Reproduce the entries below exactly, but leave the pictures out.
☆ ☆ ☆ ☆ ☆
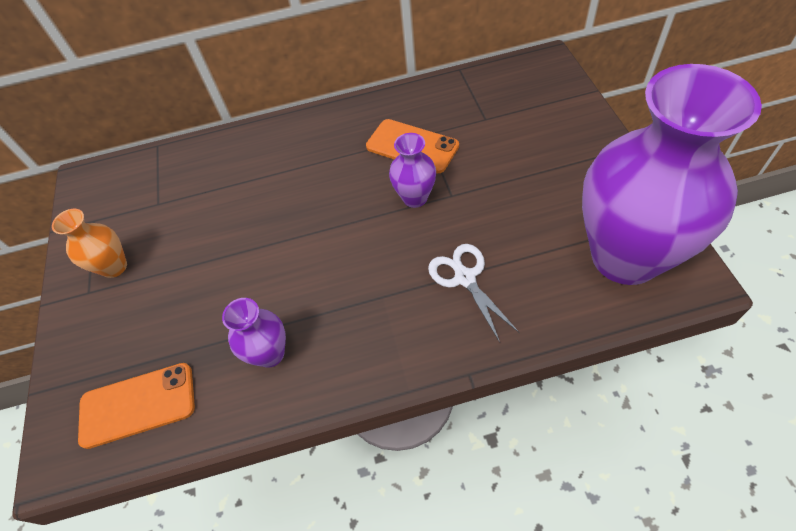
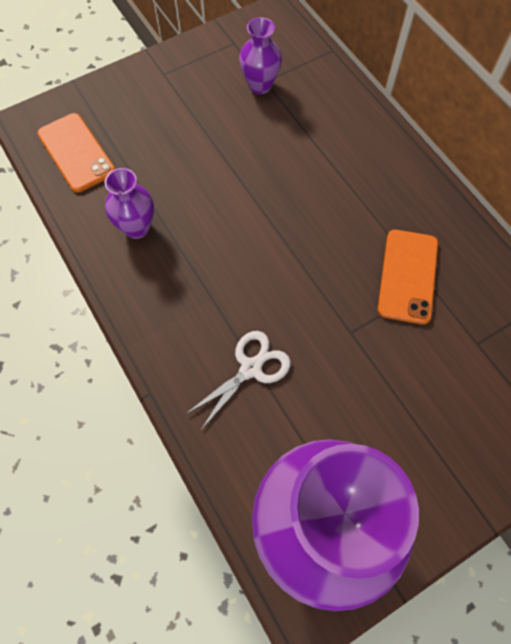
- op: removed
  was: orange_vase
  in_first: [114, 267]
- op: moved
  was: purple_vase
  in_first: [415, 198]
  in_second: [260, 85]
☆ ☆ ☆ ☆ ☆
- _Exercise output_
- op: removed
  was: orange_vase
  in_first: [114, 267]
- op: moved
  was: purple_vase
  in_first: [415, 198]
  in_second: [260, 85]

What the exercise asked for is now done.